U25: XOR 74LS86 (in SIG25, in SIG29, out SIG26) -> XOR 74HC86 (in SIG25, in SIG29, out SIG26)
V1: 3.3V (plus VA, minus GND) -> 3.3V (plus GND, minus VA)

■ ■ ■ ■ ■

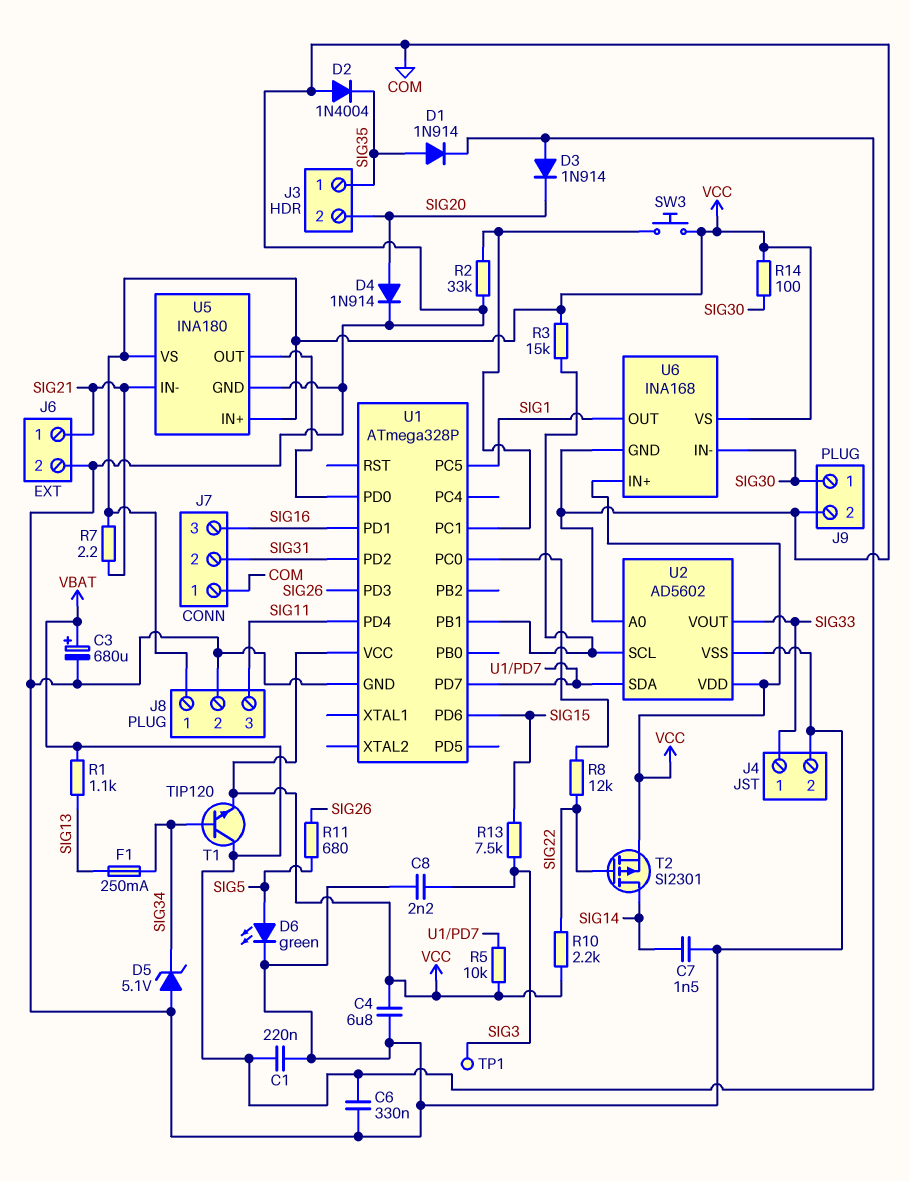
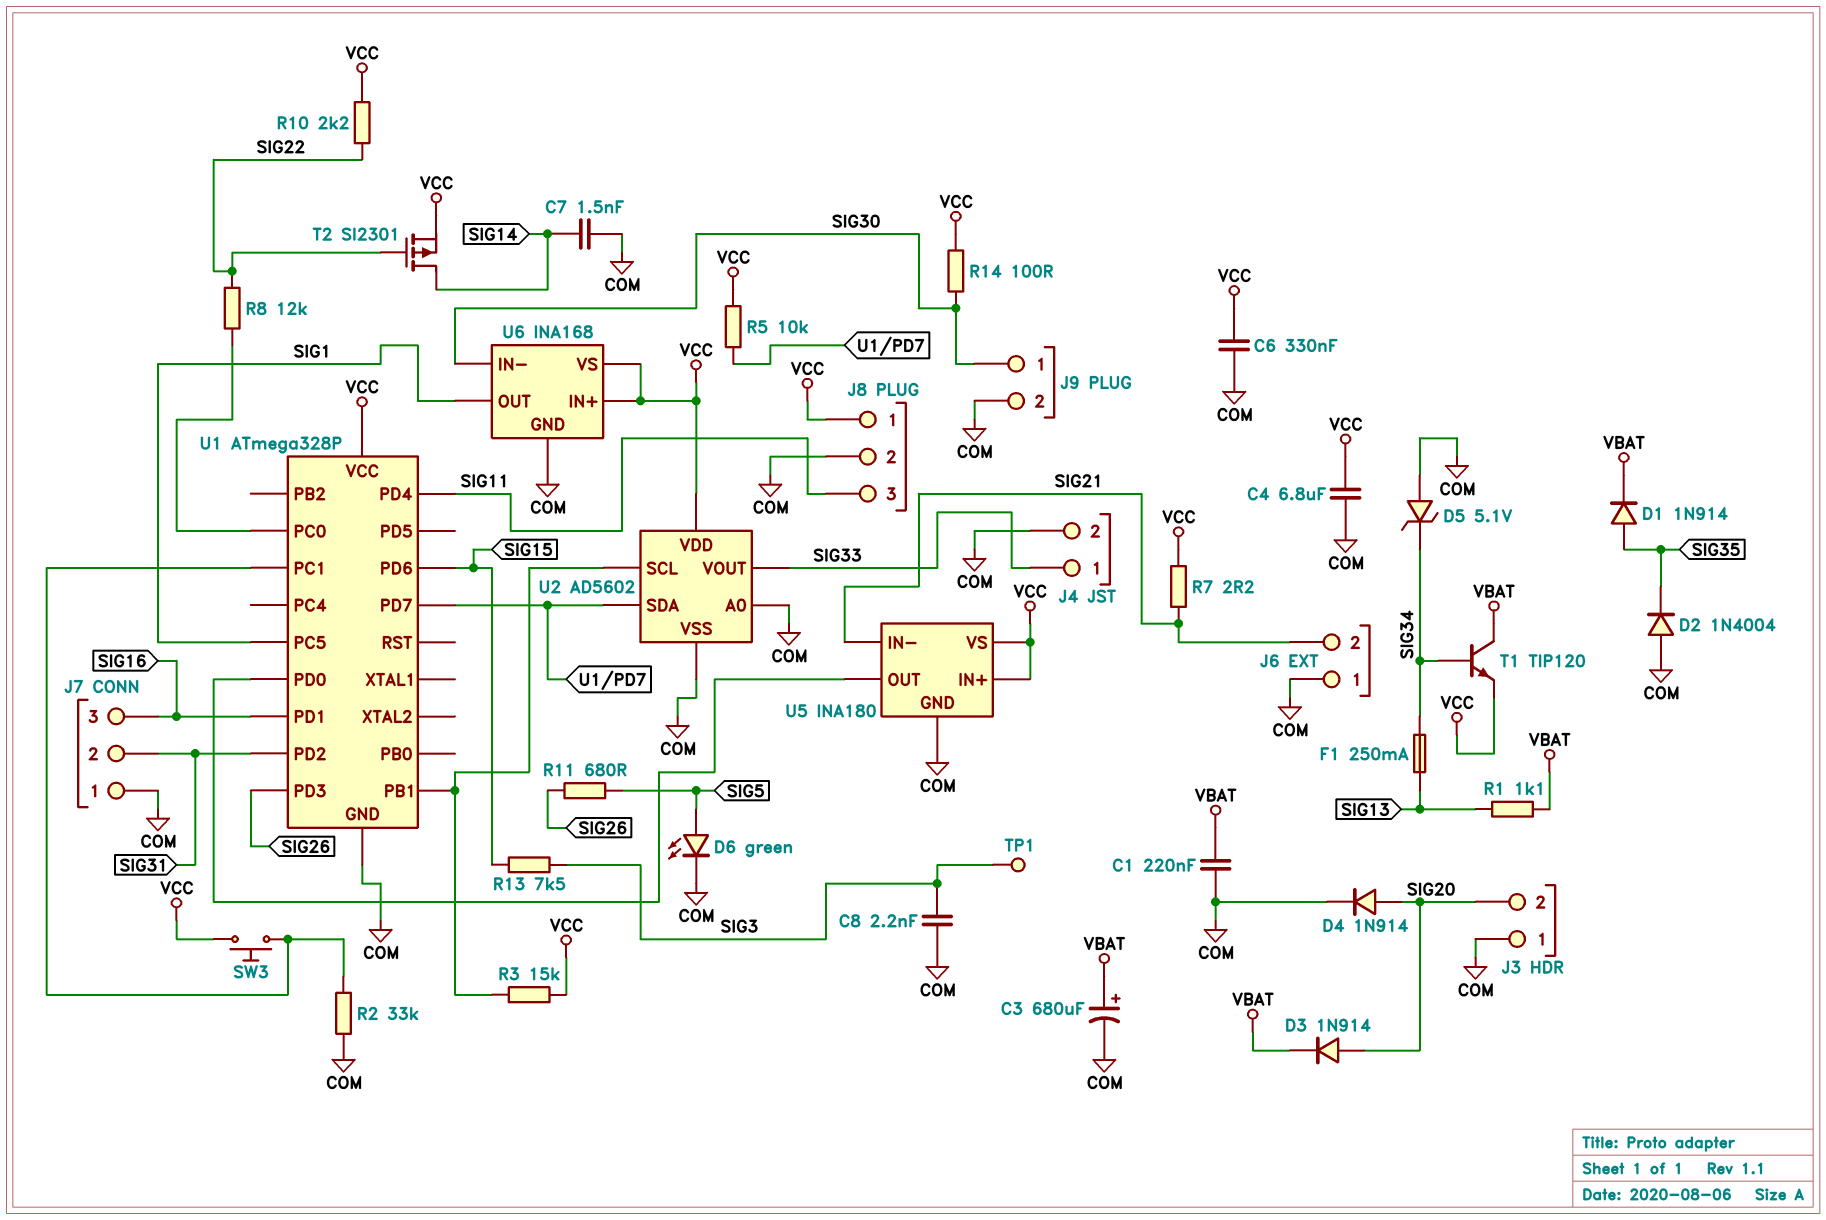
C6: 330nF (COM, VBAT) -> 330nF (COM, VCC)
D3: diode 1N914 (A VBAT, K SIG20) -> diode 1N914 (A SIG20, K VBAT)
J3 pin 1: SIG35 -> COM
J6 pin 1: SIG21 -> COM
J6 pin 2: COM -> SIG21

■ ■ ■ ■ ■

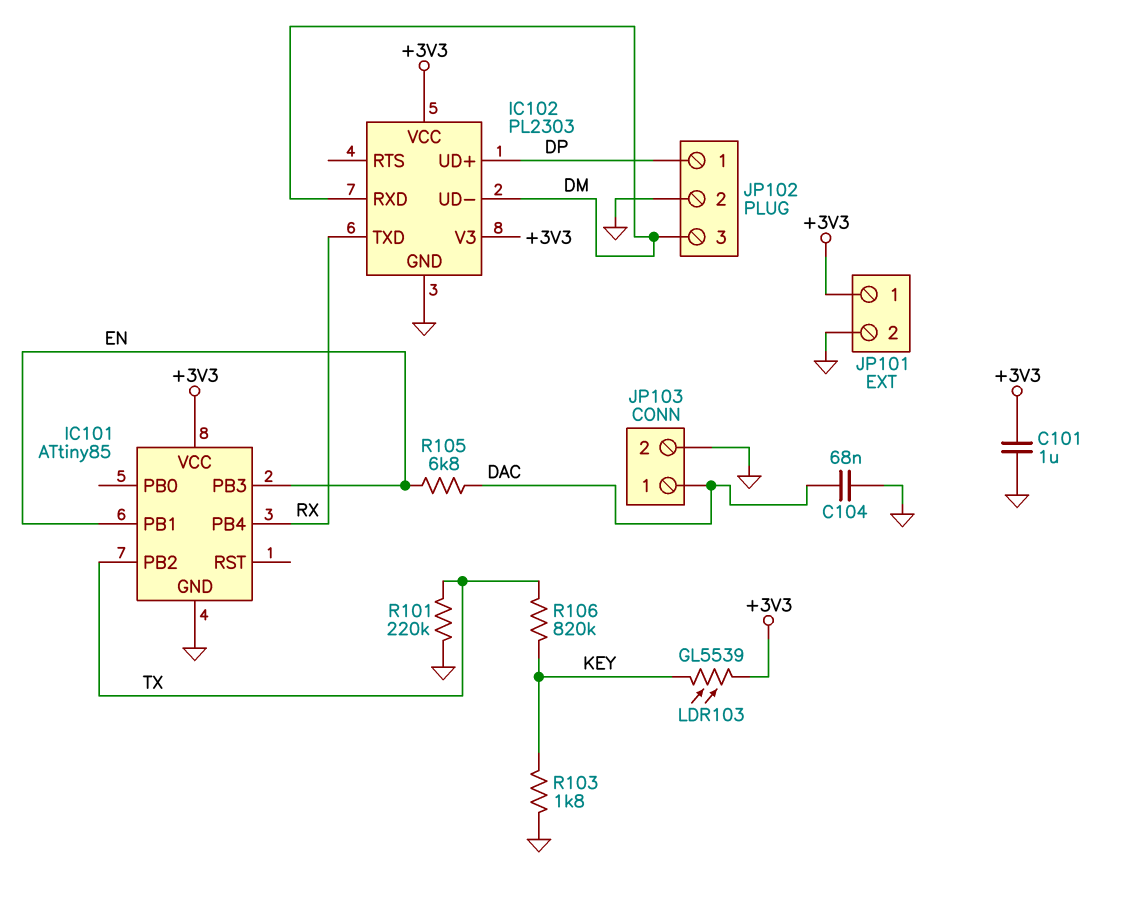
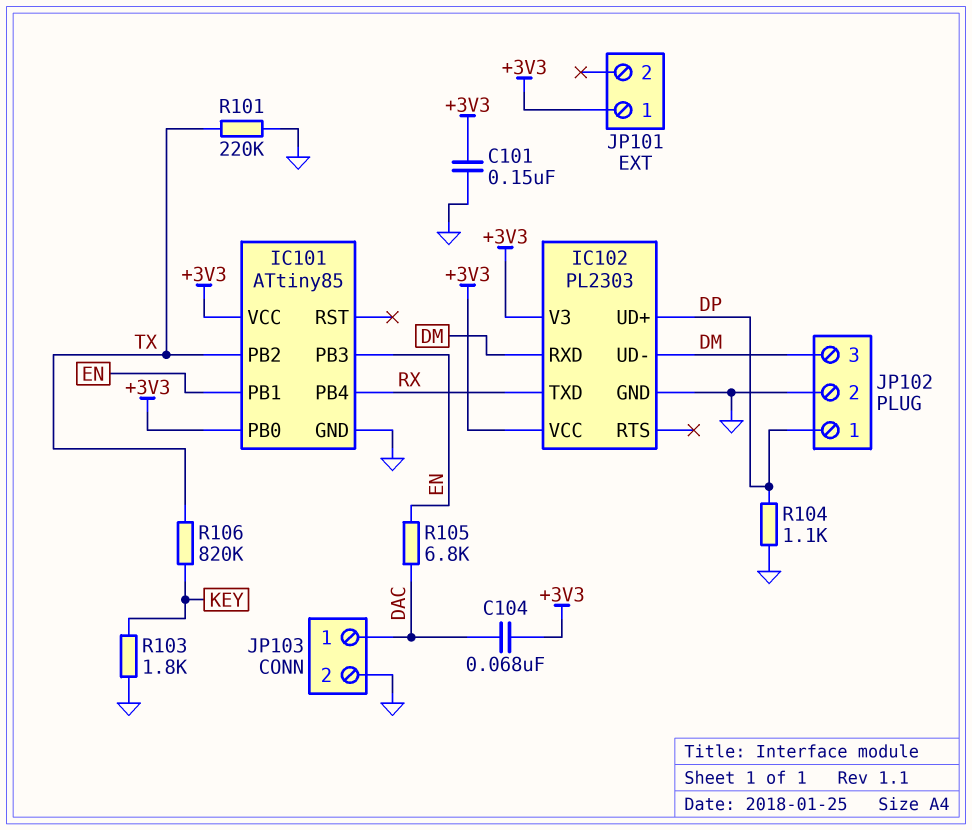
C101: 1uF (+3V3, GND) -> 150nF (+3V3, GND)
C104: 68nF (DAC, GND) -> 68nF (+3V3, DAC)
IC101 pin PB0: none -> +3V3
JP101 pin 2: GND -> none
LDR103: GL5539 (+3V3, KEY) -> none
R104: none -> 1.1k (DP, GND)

■ ■ ■ ■ ■

> [Work item] The answer is the lines above between the line holding "U25: XOR 74LS86" and the line holding "V1: 3.3V (plus", inclusive, each written out exactly, and no others.

> [Task response]
U25: XOR 74LS86 (in SIG25, in SIG29, out SIG26) -> XOR 74HC86 (in SIG25, in SIG29, out SIG26)
V1: 3.3V (plus VA, minus GND) -> 3.3V (plus GND, minus VA)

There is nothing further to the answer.